## About this exercise:
Without the pictures, can you quote each line below exactly?

## Exercise data:
- Opening Delimiter -

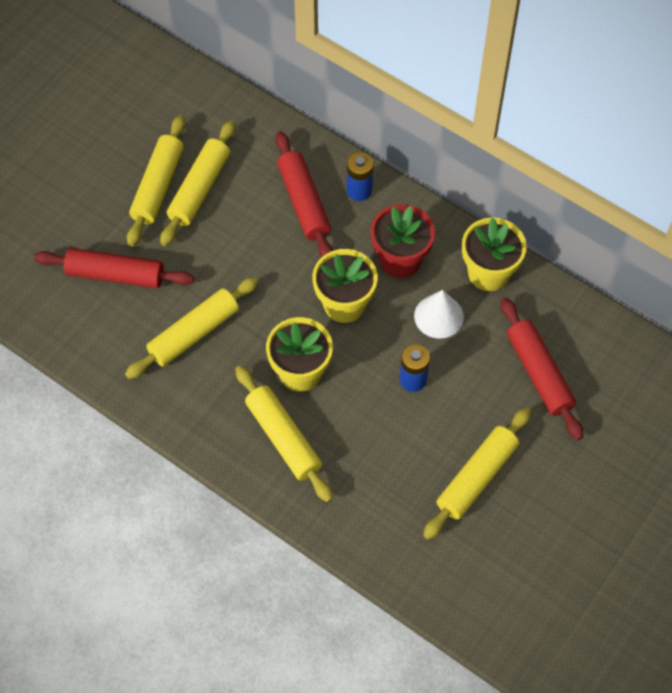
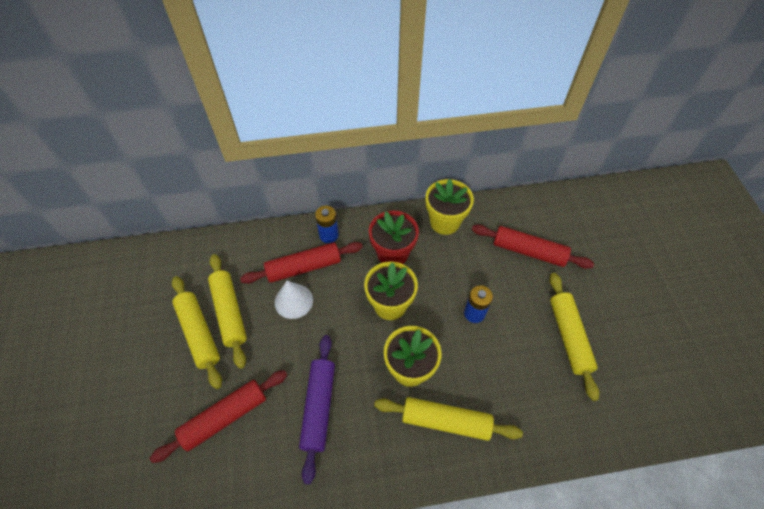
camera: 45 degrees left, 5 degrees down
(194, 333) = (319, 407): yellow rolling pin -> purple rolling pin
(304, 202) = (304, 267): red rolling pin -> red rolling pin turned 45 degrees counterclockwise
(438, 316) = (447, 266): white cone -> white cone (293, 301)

- Closing Delimiter -

## Result:
camera: 45 degrees left, 5 degrees down
(194, 333) = (319, 407): yellow rolling pin -> purple rolling pin
(304, 202) = (304, 267): red rolling pin -> red rolling pin turned 45 degrees counterclockwise
(438, 316) = (447, 266): white cone -> white cone (293, 301)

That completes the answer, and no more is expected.